(Content revision data)
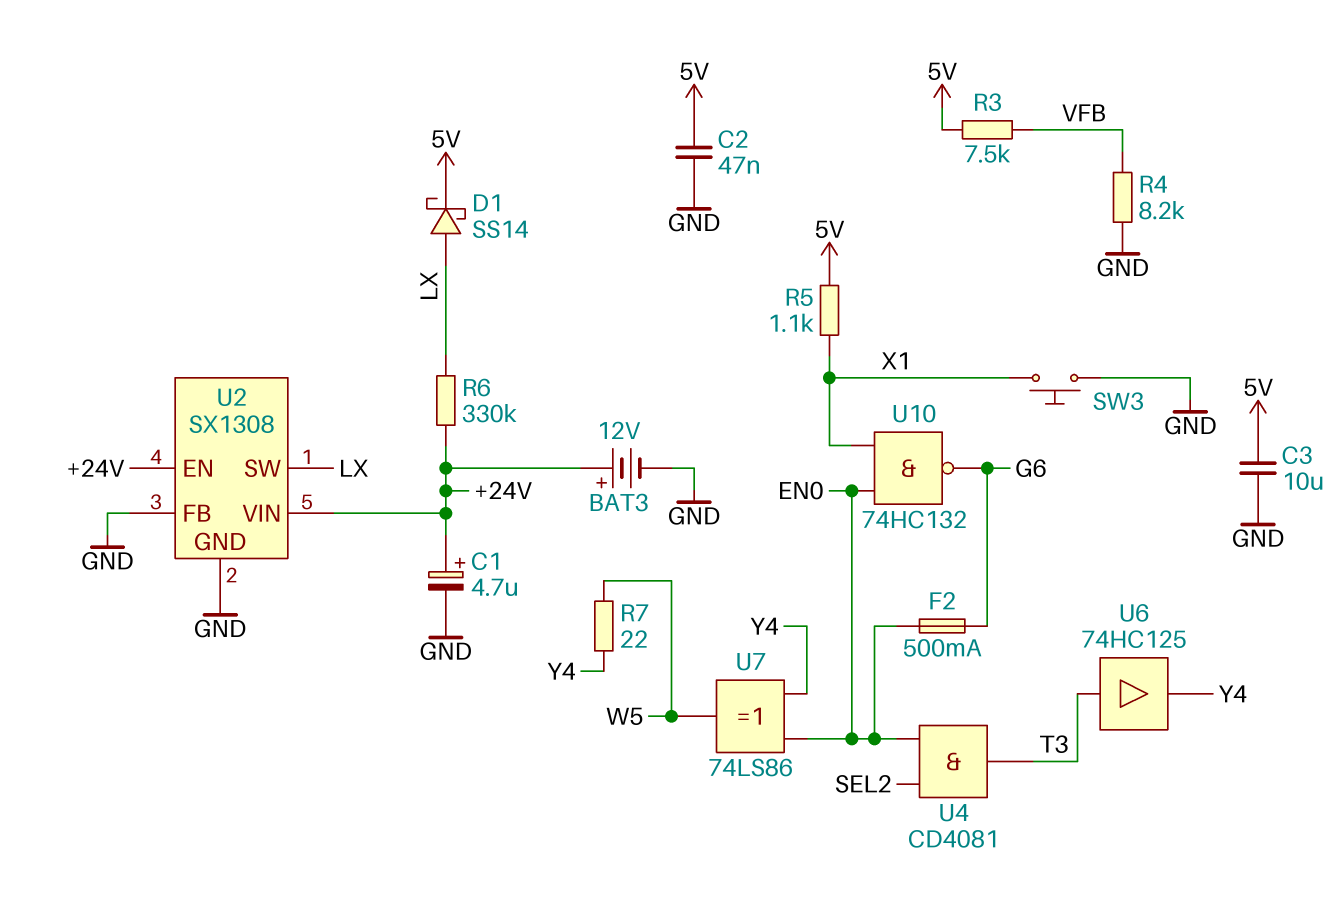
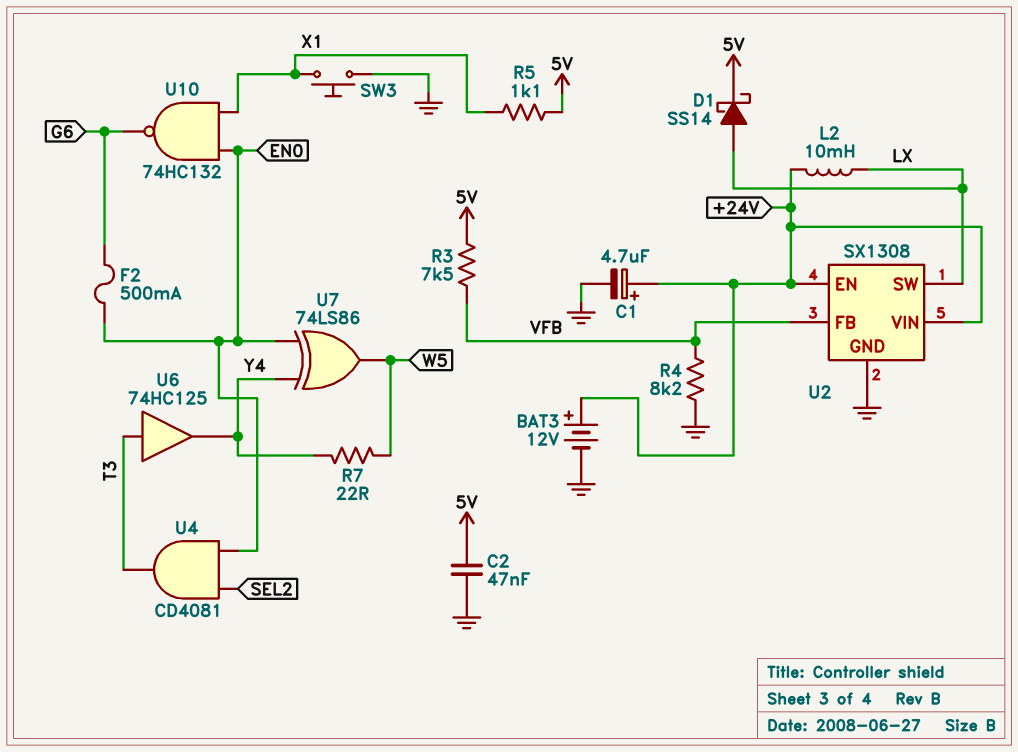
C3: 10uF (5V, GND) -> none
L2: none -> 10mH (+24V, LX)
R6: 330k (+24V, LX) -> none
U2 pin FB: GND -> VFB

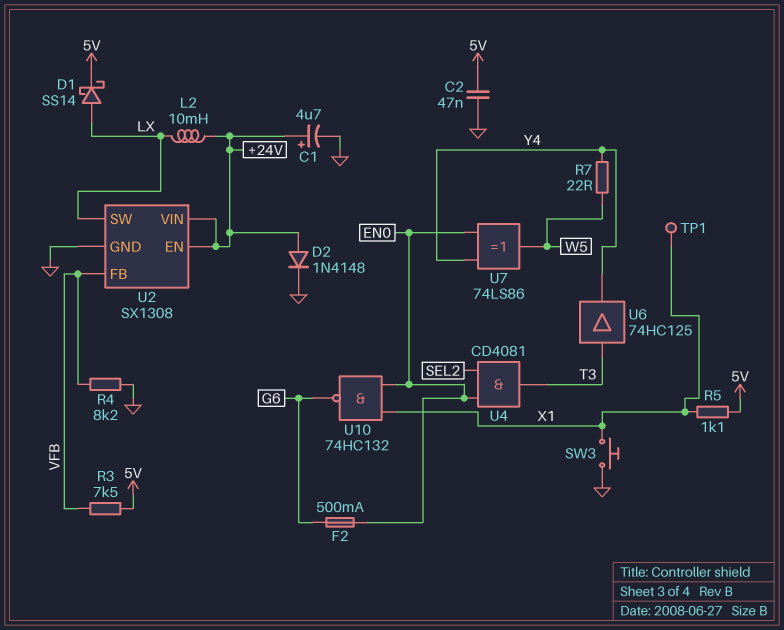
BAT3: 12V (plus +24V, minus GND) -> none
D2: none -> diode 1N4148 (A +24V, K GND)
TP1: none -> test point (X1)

==

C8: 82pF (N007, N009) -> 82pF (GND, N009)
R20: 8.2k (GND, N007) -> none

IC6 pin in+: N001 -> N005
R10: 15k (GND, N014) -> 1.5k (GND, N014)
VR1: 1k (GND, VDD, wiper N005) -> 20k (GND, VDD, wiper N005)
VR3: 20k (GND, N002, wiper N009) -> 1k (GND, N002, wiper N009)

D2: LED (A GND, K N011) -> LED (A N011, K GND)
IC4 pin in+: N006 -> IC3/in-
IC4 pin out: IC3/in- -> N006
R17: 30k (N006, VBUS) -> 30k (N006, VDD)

TASK DETAILS:
Look through the entries above and quote exactly the lines from the line with "D2: LED (A GND, K" to the line with "R17: 30k (N006, VBUS) -> 30k (N006, VDD)", counting both of those lines.

ANSWER TO THIS TASK:
D2: LED (A GND, K N011) -> LED (A N011, K GND)
IC4 pin in+: N006 -> IC3/in-
IC4 pin out: IC3/in- -> N006
R17: 30k (N006, VBUS) -> 30k (N006, VDD)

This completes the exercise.